=== WHAT NEEDS TO BE DONE ===
Exactly the lines below from the one with "cyan brick E5" up to and including the one with "tan slope J2:J3" make up the answer, with nothing else added.

------ SUPPLIED MATERIAL

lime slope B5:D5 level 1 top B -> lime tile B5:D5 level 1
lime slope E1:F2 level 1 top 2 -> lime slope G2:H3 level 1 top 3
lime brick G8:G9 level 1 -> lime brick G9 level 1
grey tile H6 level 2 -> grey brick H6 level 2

------------
------ SUPPLIED MATERIAL

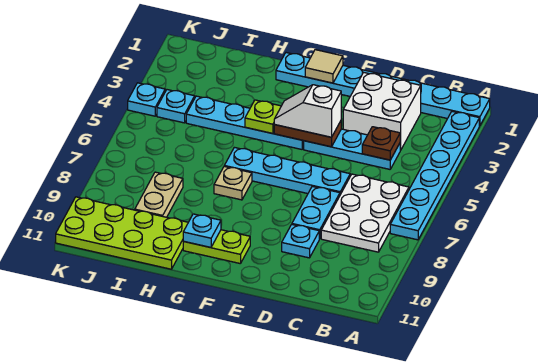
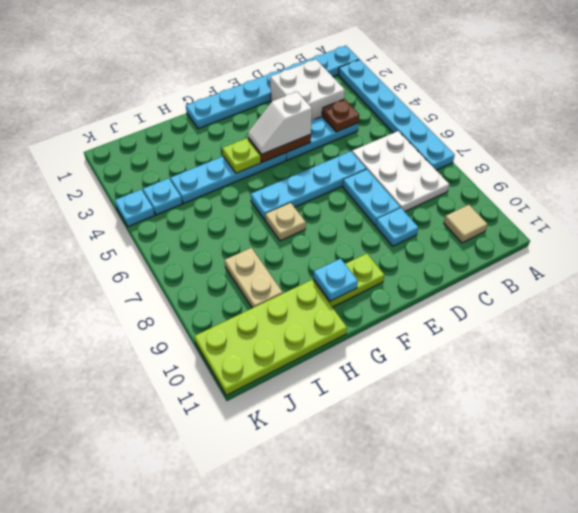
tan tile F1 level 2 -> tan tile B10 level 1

------------
------ SUPPLIED MATERIAL

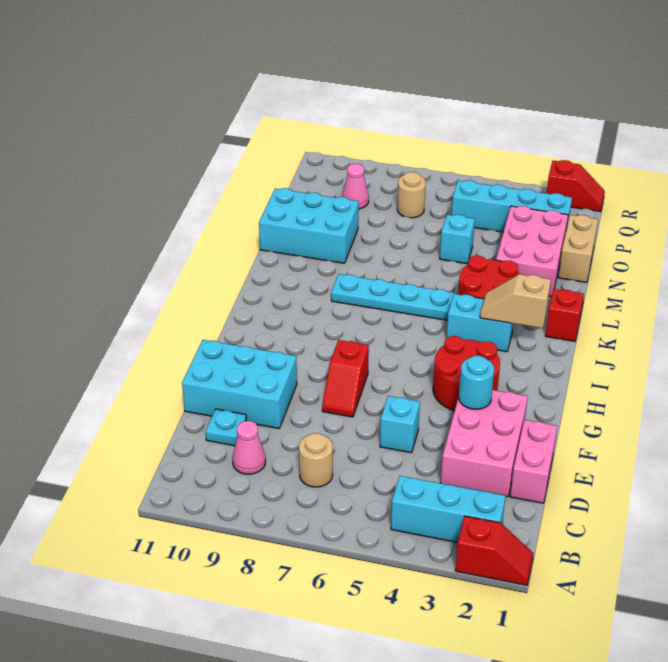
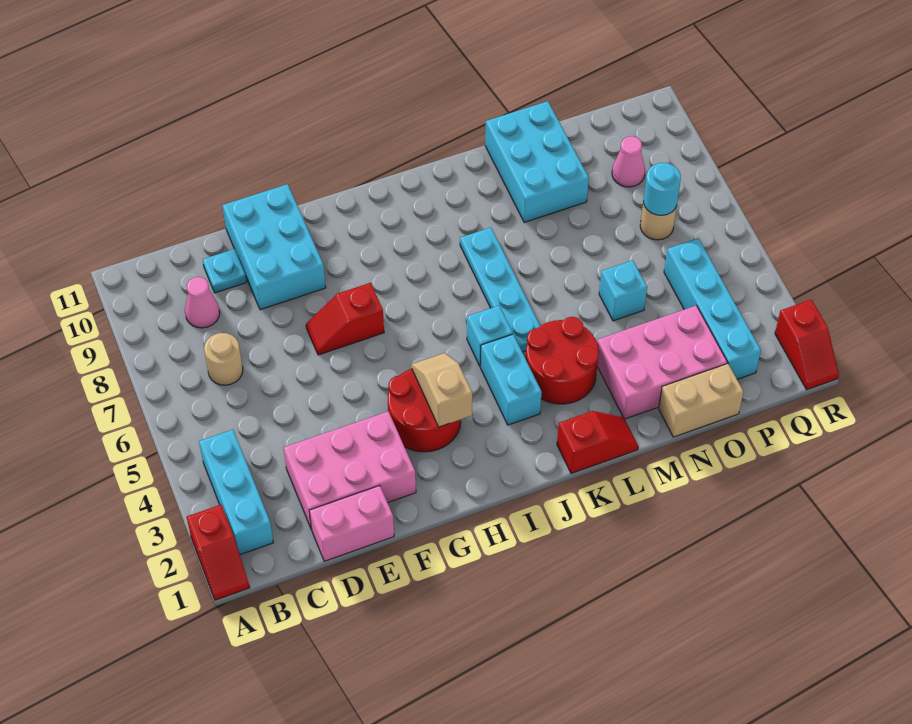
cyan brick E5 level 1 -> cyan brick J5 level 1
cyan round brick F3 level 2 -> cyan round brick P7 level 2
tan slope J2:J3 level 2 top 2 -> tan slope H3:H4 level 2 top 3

------------

=== RESPONSE ===
cyan brick E5 level 1 -> cyan brick J5 level 1
cyan round brick F3 level 2 -> cyan round brick P7 level 2
tan slope J2:J3 level 2 top 2 -> tan slope H3:H4 level 2 top 3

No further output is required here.